■ **Goal of the exercise**
Only certain lines below are wanted: those starting at the line containing "black key: 2 -> 1" and ending at the line containing "yellow spray bottle: 0 -> 3", both included, each retyped exactly.

■ **Dataset extract**
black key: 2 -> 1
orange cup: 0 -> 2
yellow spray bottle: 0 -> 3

--

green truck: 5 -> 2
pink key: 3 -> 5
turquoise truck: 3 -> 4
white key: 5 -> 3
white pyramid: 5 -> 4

■ **Answer box**
black key: 2 -> 1
orange cup: 0 -> 2
yellow spray bottle: 0 -> 3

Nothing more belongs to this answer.